## Problem requirements
In the entries below, find each line with the word "flashlight" and pull it out.

*** Records provided Section Begins ***

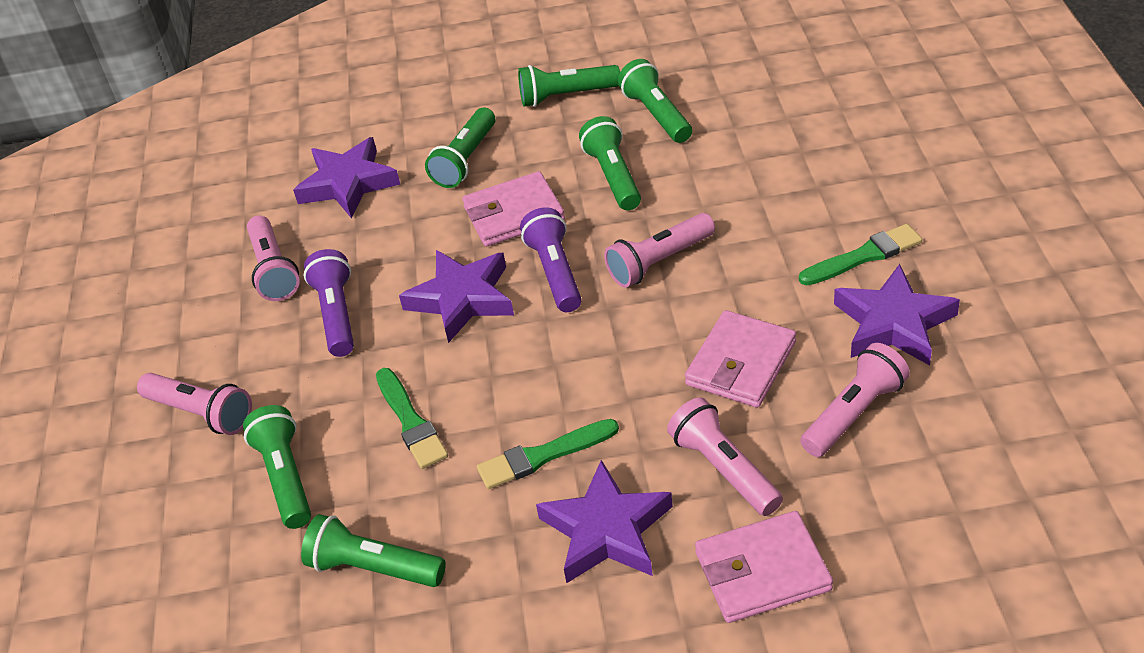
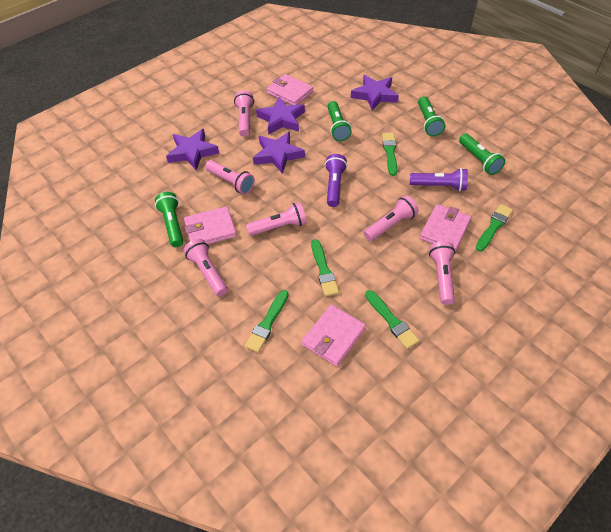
green brush: 3 -> 5
green flashlight: 6 -> 4
pink flashlight: 5 -> 6
pink wallet: 3 -> 4

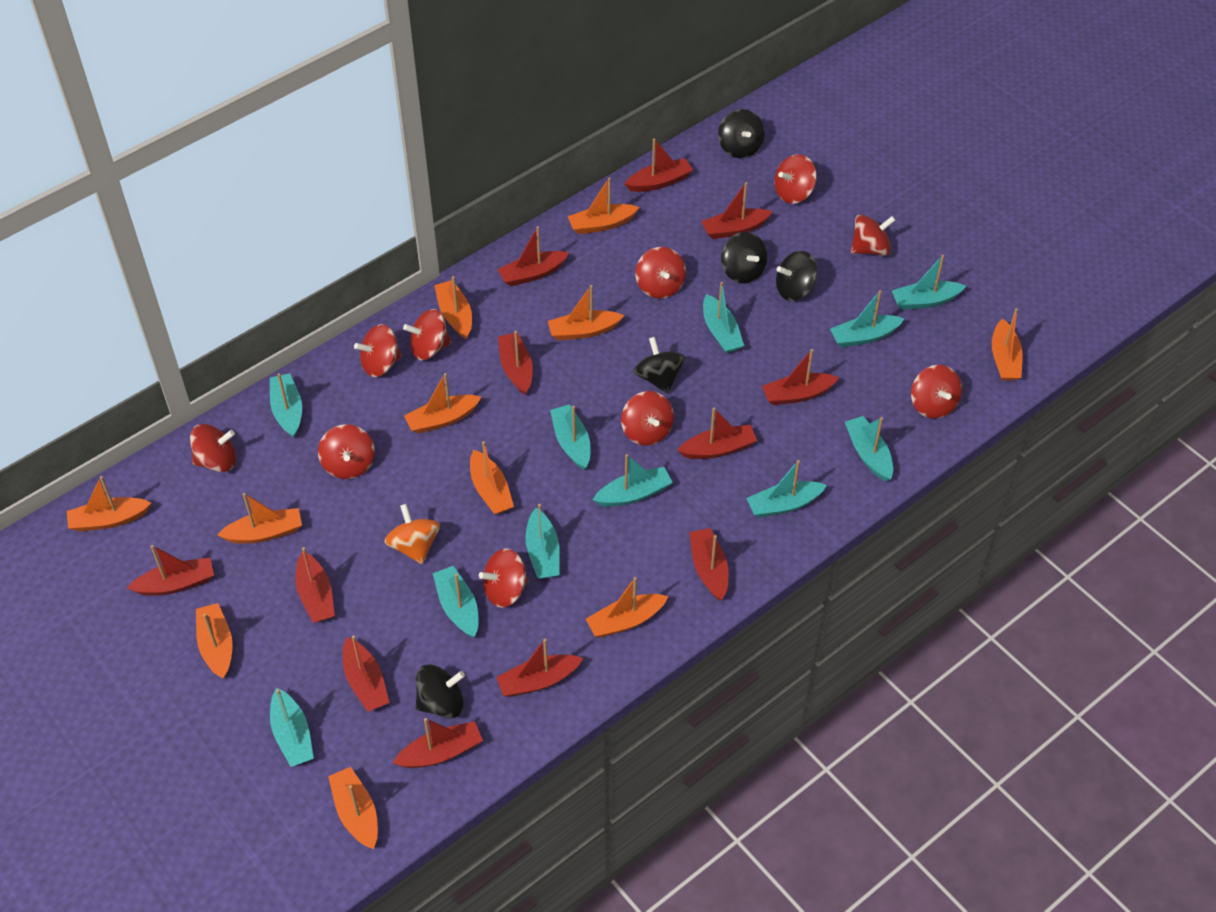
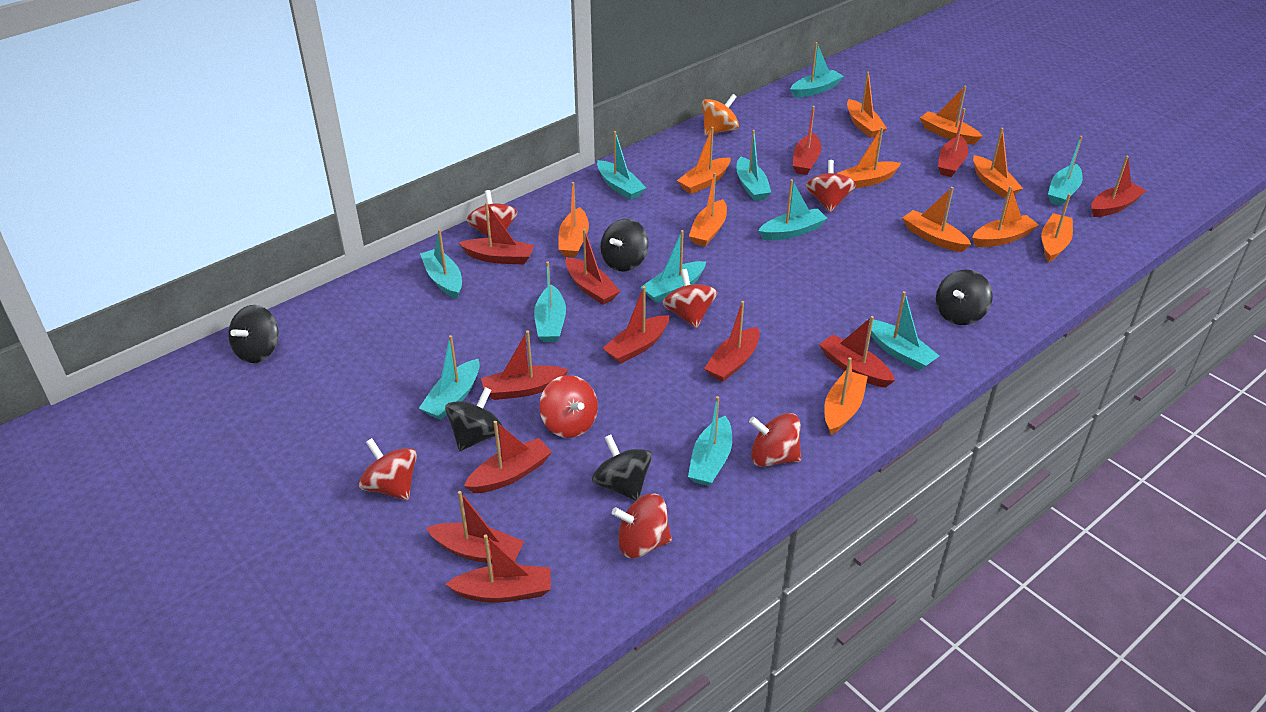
red spinning top: 10 -> 7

*** Records provided Section Ends ***

## Written solution
green flashlight: 6 -> 4
pink flashlight: 5 -> 6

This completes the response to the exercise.